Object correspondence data
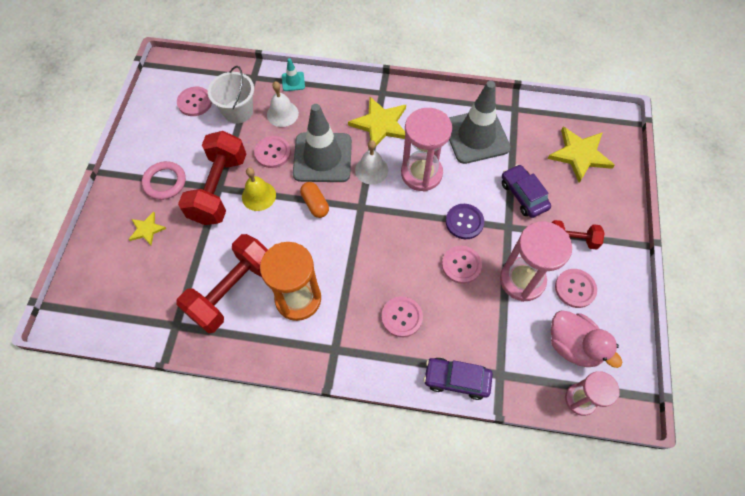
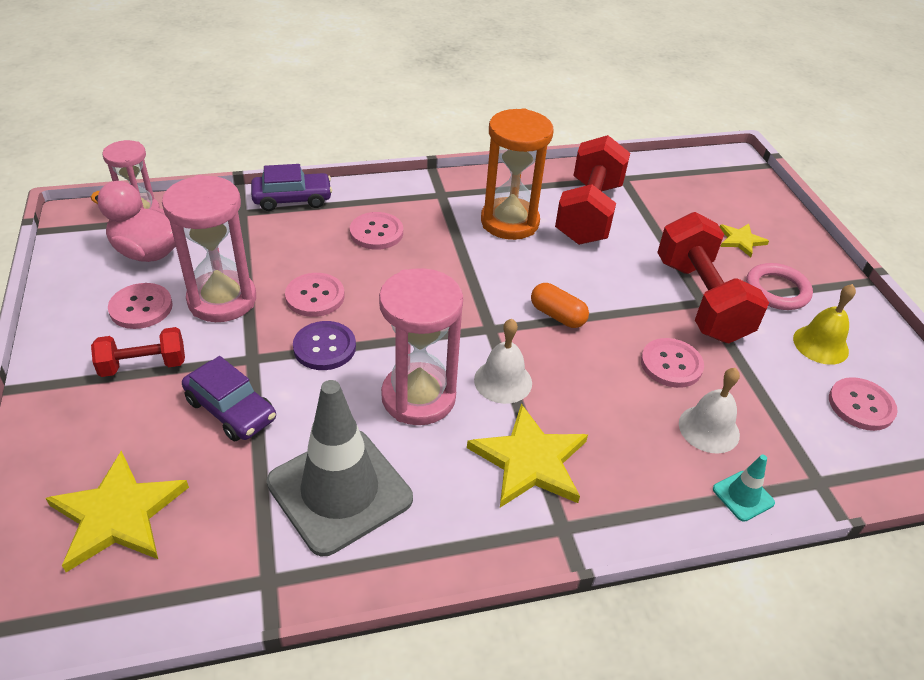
camera: 155 degrees right, 20 degrees down
white bucket [208,66,254,124] -> none
yellow bell [242,167,276,211] -> yellow bell moved to [793,284,856,365]
grey traffic cone [293,104,352,182] -> none

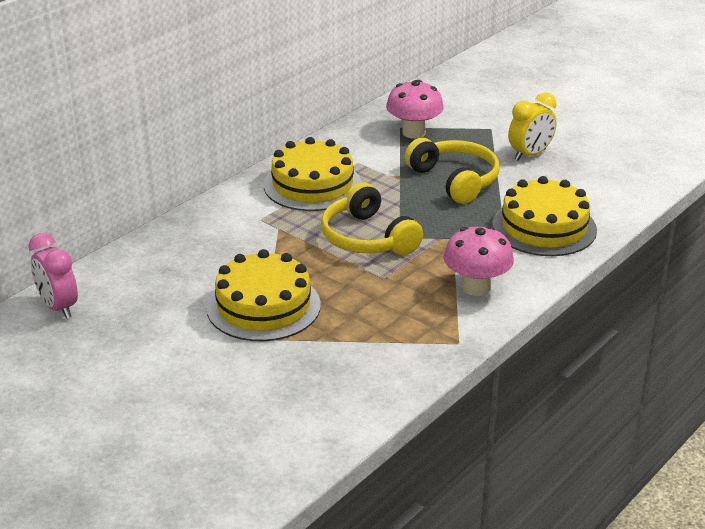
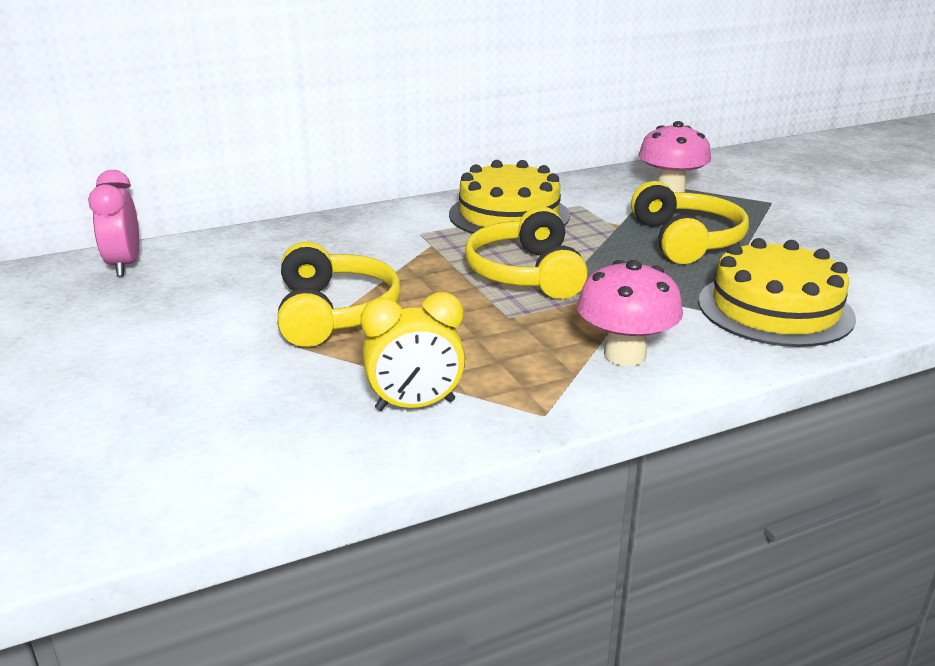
camera: 25 degrees right, 5 degrees down
yellow cake [206,249,321,341] -> yellow headphones [277,242,401,347]
yellow clock [508,92,557,161] -> yellow clock moved to [361,292,465,411]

About this task
Please repeat the records above exactly, omitting any pictures they contain.

Exercise result
camera: 155 degrees right, 20 degrees down
white bucket [208,66,254,124] -> none
yellow bell [242,167,276,211] -> yellow bell moved to [793,284,856,365]
grey traffic cone [293,104,352,182] -> none

camera: 25 degrees right, 5 degrees down
yellow cake [206,249,321,341] -> yellow headphones [277,242,401,347]
yellow clock [508,92,557,161] -> yellow clock moved to [361,292,465,411]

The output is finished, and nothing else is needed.